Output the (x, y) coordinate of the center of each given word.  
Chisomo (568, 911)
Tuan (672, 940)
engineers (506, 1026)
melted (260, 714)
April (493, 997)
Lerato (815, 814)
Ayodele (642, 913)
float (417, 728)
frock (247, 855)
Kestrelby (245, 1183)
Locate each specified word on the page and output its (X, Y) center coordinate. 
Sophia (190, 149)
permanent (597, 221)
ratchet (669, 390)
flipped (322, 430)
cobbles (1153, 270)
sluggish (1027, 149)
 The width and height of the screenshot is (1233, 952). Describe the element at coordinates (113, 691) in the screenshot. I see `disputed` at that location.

→ YOUR INSTRUCTIONS
Reproduce all of the data above, substituting "midpoint" for every occurrence of "center" and leaving everything else unchanged.

→ RESULT OF THIS TASK
Output the (x, y) coordinate of the midpoint of each given word.  
Chisomo (568, 911)
Tuan (672, 940)
engineers (506, 1026)
melted (260, 714)
April (493, 997)
Lerato (815, 814)
Ayodele (642, 913)
float (417, 728)
frock (247, 855)
Kestrelby (245, 1183)
Locate each specified word on the page and output its (X, Y) midpoint coordinate. 
Sophia (190, 149)
permanent (597, 221)
ratchet (669, 390)
flipped (322, 430)
cobbles (1153, 270)
sluggish (1027, 149)
 The width and height of the screenshot is (1233, 952). Describe the element at coordinates (113, 691) in the screenshot. I see `disputed` at that location.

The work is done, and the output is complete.